(Given records)

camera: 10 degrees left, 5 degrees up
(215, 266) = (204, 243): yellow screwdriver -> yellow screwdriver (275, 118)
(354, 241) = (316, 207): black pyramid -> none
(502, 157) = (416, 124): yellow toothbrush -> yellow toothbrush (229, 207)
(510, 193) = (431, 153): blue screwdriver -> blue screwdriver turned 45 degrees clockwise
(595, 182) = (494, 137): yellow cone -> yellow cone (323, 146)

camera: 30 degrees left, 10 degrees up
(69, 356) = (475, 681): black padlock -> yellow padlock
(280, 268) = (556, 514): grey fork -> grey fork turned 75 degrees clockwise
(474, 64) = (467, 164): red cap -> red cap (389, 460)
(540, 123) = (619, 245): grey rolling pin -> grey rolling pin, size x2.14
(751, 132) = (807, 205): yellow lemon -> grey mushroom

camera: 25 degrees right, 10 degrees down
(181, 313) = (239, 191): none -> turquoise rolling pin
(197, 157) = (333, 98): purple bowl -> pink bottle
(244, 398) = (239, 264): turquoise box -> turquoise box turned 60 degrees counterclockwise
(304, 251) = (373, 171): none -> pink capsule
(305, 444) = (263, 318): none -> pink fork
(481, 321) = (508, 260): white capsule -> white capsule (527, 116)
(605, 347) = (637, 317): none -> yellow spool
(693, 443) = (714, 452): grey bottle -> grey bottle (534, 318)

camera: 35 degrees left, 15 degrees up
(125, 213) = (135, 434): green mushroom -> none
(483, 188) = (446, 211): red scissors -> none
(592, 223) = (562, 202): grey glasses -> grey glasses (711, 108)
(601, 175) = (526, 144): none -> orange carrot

(End Given records)

- [What you will do] Of all the lines in the data above, show only those that hold the word "pink".

- [Written answer]
(197, 157) = (333, 98): purple bowl -> pink bottle
(304, 251) = (373, 171): none -> pink capsule
(305, 444) = (263, 318): none -> pink fork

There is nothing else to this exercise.